Write out the listing in full, matching it word for word.
DATASET CONTENT Start Marker
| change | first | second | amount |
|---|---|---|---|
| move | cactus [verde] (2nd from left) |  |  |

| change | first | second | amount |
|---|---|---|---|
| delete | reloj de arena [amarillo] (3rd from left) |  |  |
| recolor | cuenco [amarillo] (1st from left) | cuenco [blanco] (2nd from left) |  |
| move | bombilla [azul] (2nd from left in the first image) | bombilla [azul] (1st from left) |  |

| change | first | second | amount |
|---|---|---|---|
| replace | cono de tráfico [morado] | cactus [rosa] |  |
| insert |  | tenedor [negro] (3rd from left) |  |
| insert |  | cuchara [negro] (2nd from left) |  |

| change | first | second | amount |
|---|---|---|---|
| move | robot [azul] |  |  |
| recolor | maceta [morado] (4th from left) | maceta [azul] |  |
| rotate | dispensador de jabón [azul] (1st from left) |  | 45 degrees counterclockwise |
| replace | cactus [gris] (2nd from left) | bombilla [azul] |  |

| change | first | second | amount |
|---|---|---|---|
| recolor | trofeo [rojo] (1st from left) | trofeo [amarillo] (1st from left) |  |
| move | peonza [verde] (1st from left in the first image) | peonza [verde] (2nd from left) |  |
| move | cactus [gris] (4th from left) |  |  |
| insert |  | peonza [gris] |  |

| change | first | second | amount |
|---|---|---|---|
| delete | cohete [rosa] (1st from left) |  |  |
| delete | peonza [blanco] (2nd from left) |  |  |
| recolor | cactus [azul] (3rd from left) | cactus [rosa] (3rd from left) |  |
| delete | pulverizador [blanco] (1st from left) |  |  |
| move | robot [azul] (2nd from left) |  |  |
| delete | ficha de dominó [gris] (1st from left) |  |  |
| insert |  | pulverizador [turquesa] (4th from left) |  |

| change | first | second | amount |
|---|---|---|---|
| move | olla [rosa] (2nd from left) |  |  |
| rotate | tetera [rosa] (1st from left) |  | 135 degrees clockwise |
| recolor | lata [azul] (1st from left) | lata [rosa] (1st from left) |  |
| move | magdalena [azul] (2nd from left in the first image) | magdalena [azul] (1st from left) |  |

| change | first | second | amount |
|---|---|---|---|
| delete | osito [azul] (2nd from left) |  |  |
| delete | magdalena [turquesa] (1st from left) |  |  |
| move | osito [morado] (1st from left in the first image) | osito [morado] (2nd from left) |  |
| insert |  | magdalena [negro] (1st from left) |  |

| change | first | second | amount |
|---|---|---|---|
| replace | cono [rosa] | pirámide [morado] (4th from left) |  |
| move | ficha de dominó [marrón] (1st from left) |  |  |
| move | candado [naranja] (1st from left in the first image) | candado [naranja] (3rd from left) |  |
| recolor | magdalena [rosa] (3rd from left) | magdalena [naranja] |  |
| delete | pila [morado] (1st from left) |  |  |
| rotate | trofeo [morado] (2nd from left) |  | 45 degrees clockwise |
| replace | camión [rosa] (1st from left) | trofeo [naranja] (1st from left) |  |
DATASET CONTENT End Marker
> [TASK RESPONSE]:
| change | first | second | amount |
|---|---|---|---|
| move | cactus [verde] (2nd from left) |  |  |

| change | first | second | amount |
|---|---|---|---|
| delete | reloj de arena [amarillo] (3rd from left) |  |  |
| recolor | cuenco [amarillo] (1st from left) | cuenco [blanco] (2nd from left) |  |
| move | bombilla [azul] (2nd from left in the first image) | bombilla [azul] (1st from left) |  |

| change | first | second | amount |
|---|---|---|---|
| replace | cono de tráfico [morado] | cactus [rosa] |  |
| insert |  | tenedor [negro] (3rd from left) |  |
| insert |  | cuchara [negro] (2nd from left) |  |

| change | first | second | amount |
|---|---|---|---|
| move | robot [azul] |  |  |
| recolor | maceta [morado] (4th from left) | maceta [azul] |  |
| rotate | dispensador de jabón [azul] (1st from left) |  | 45 degrees counterclockwise |
| replace | cactus [gris] (2nd from left) | bombilla [azul] |  |

| change | first | second | amount |
|---|---|---|---|
| recolor | trofeo [rojo] (1st from left) | trofeo [amarillo] (1st from left) |  |
| move | peonza [verde] (1st from left in the first image) | peonza [verde] (2nd from left) |  |
| move | cactus [gris] (4th from left) |  |  |
| insert |  | peonza [gris] |  |

| change | first | second | amount |
|---|---|---|---|
| delete | cohete [rosa] (1st from left) |  |  |
| delete | peonza [blanco] (2nd from left) |  |  |
| recolor | cactus [azul] (3rd from left) | cactus [rosa] (3rd from left) |  |
| delete | pulverizador [blanco] (1st from left) |  |  |
| move | robot [azul] (2nd from left) |  |  |
| delete | ficha de dominó [gris] (1st from left) |  |  |
| insert |  | pulverizador [turquesa] (4th from left) |  |

| change | first | second | amount |
|---|---|---|---|
| move | olla [rosa] (2nd from left) |  |  |
| rotate | tetera [rosa] (1st from left) |  | 135 degrees clockwise |
| recolor | lata [azul] (1st from left) | lata [rosa] (1st from left) |  |
| move | magdalena [azul] (2nd from left in the first image) | magdalena [azul] (1st from left) |  |

| change | first | second | amount |
|---|---|---|---|
| delete | osito [azul] (2nd from left) |  |  |
| delete | magdalena [turquesa] (1st from left) |  |  |
| move | osito [morado] (1st from left in the first image) | osito [morado] (2nd from left) |  |
| insert |  | magdalena [negro] (1st from left) |  |

| change | first | second | amount |
|---|---|---|---|
| replace | cono [rosa] | pirámide [morado] (4th from left) |  |
| move | ficha de dominó [marrón] (1st from left) |  |  |
| move | candado [naranja] (1st from left in the first image) | candado [naranja] (3rd from left) |  |
| recolor | magdalena [rosa] (3rd from left) | magdalena [naranja] |  |
| delete | pila [morado] (1st from left) |  |  |
| rotate | trofeo [morado] (2nd from left) |  | 45 degrees clockwise |
| replace | camión [rosa] (1st from left) | trofeo [naranja] (1st from left) |  |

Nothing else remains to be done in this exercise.